> Aim of the task: Transcribe the line with "[373, 58, 411, 114]" and all the lines that follow it in the material below, exactly as they stand.

> Provided records:
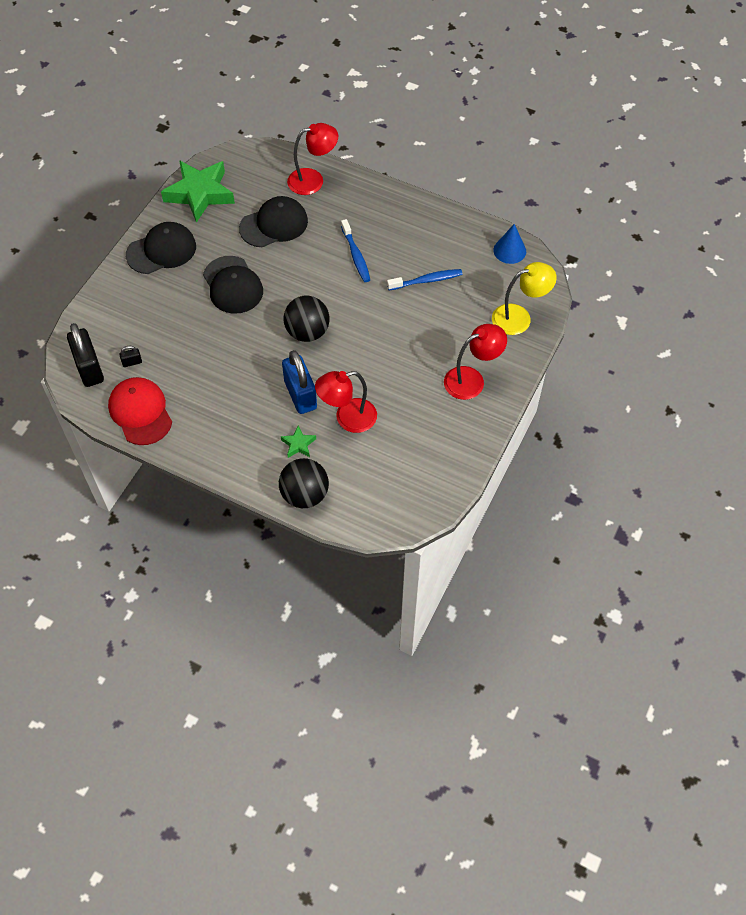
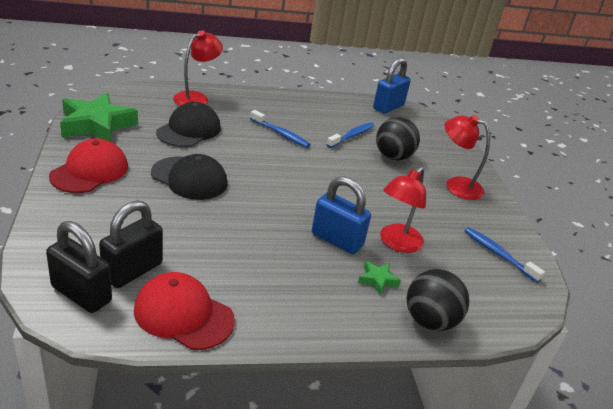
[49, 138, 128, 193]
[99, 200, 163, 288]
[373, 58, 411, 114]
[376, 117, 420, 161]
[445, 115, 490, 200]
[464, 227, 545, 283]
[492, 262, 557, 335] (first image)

> Completed task:
[373, 58, 411, 114]
[376, 117, 420, 161]
[445, 115, 490, 200]
[464, 227, 545, 283]
[492, 262, 557, 335] (first image)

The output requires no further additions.